Difference listings
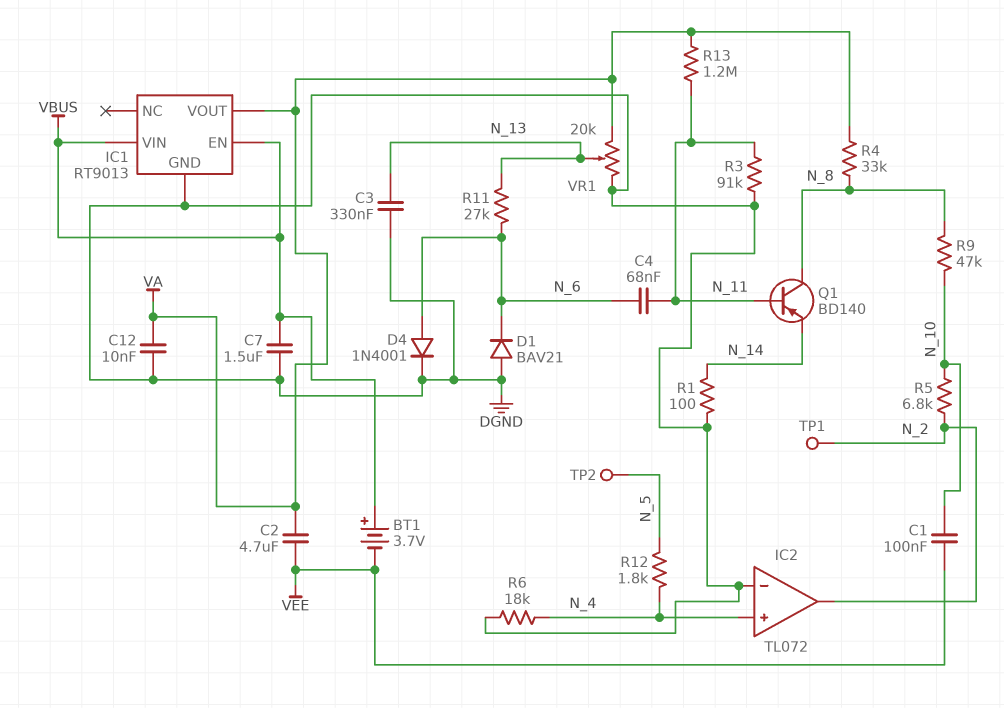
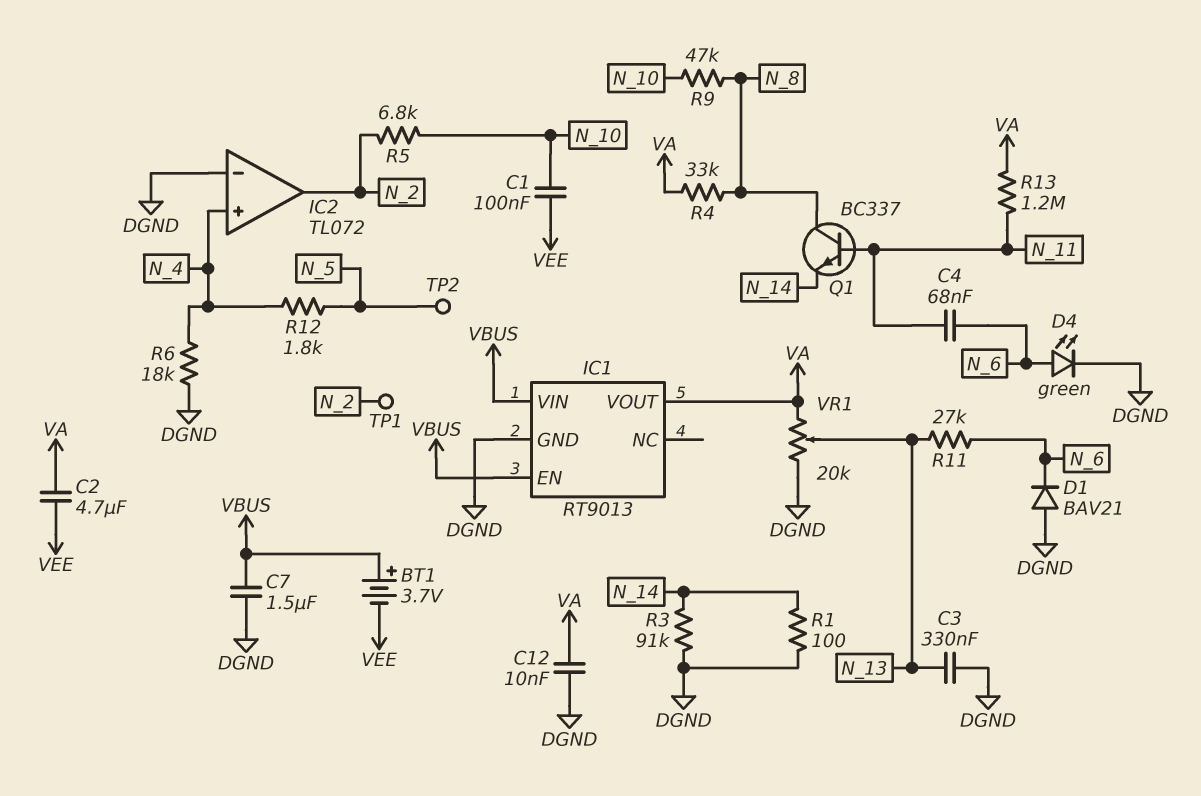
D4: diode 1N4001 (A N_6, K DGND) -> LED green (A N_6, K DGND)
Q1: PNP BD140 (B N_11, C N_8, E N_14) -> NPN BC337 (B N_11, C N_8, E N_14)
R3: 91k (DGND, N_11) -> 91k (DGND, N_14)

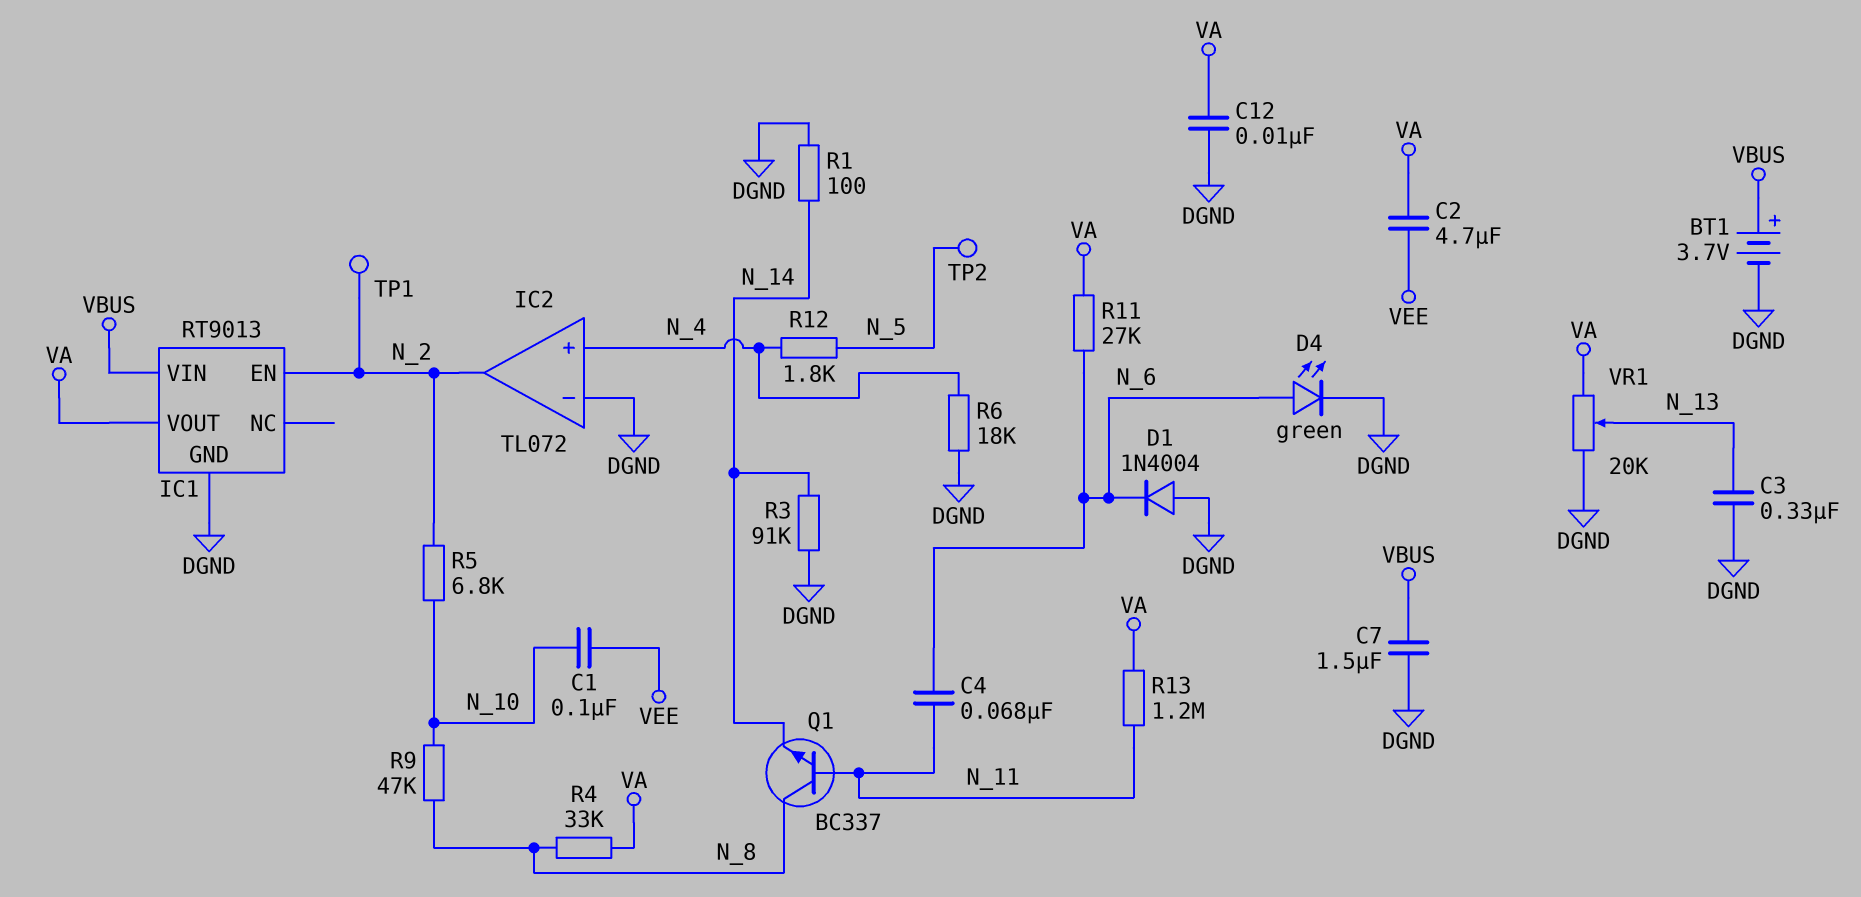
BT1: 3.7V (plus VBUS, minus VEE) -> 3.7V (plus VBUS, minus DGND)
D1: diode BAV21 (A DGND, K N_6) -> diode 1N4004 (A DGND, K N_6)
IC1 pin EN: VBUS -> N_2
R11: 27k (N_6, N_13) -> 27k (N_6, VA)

...

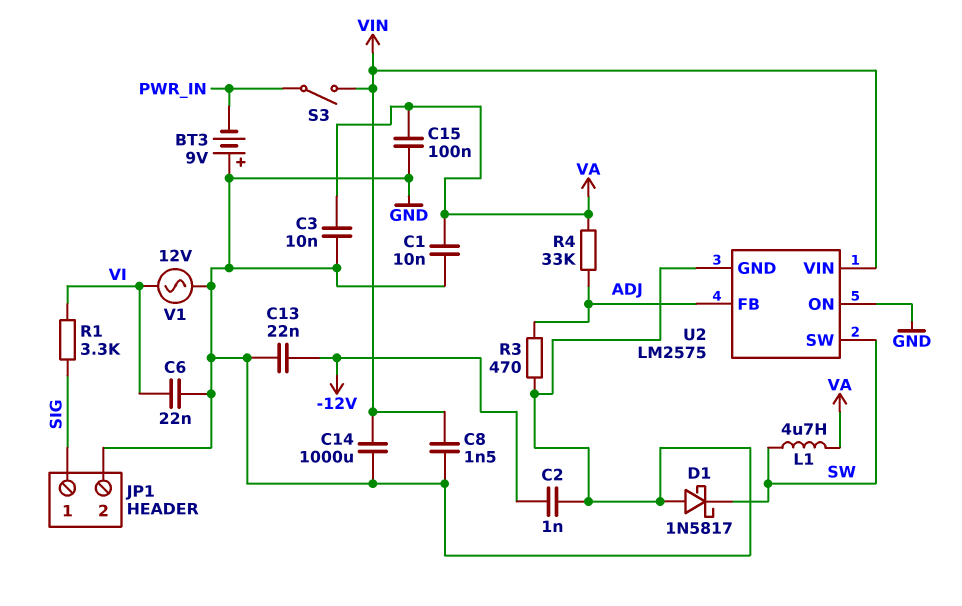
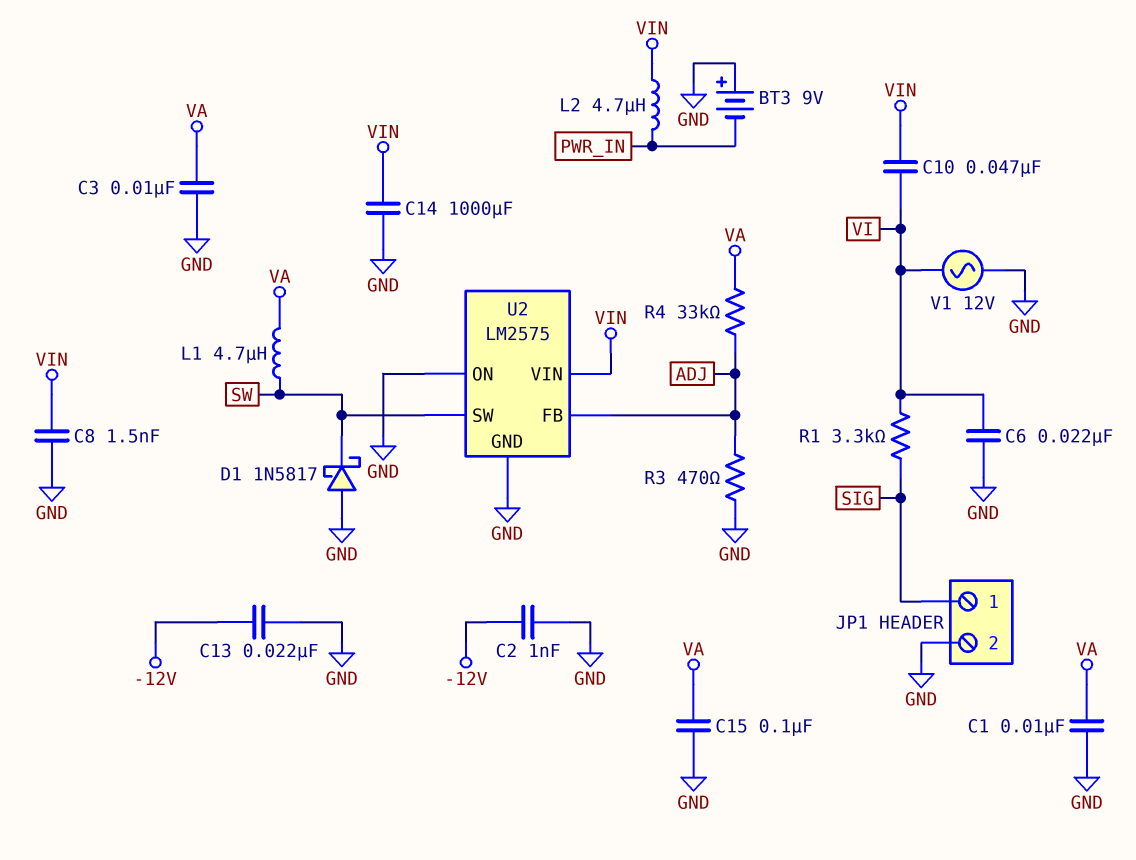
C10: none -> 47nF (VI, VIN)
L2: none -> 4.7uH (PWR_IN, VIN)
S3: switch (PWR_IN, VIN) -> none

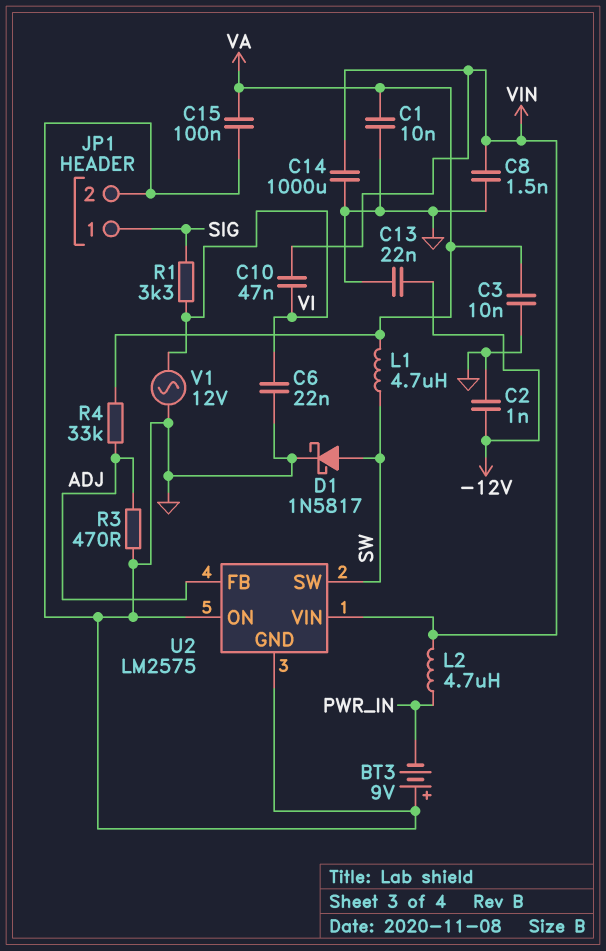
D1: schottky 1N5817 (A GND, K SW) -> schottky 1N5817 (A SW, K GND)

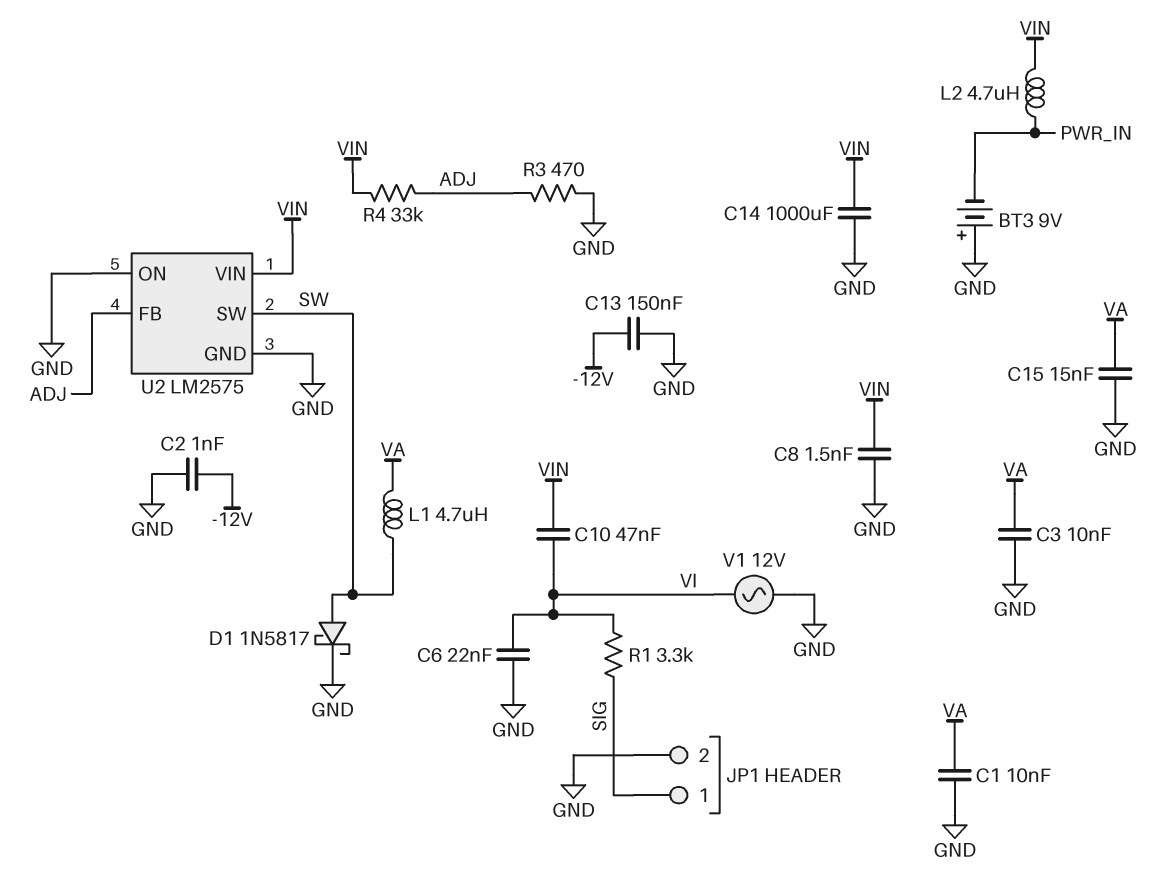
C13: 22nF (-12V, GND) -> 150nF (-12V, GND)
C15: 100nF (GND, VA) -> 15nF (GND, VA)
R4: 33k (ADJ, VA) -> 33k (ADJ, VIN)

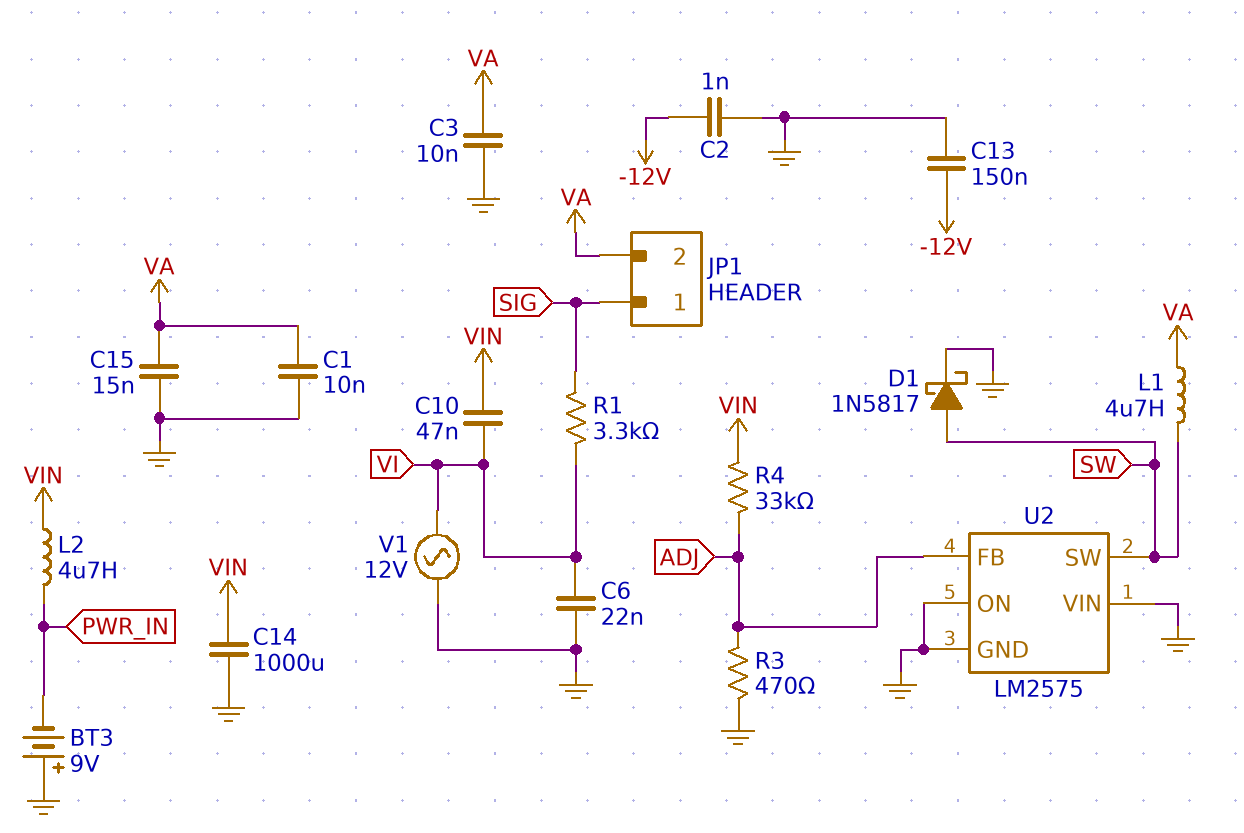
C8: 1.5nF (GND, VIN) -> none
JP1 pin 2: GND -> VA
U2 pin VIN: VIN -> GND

• Prompt:
Your output should be the lines above from the one that contains "D4: diode 1N4001" through the one that contains "BT1: 3.7V (plus", word for word, with pictures left out.

• Exercise result:
D4: diode 1N4001 (A N_6, K DGND) -> LED green (A N_6, K DGND)
Q1: PNP BD140 (B N_11, C N_8, E N_14) -> NPN BC337 (B N_11, C N_8, E N_14)
R3: 91k (DGND, N_11) -> 91k (DGND, N_14)

BT1: 3.7V (plus VBUS, minus VEE) -> 3.7V (plus VBUS, minus DGND)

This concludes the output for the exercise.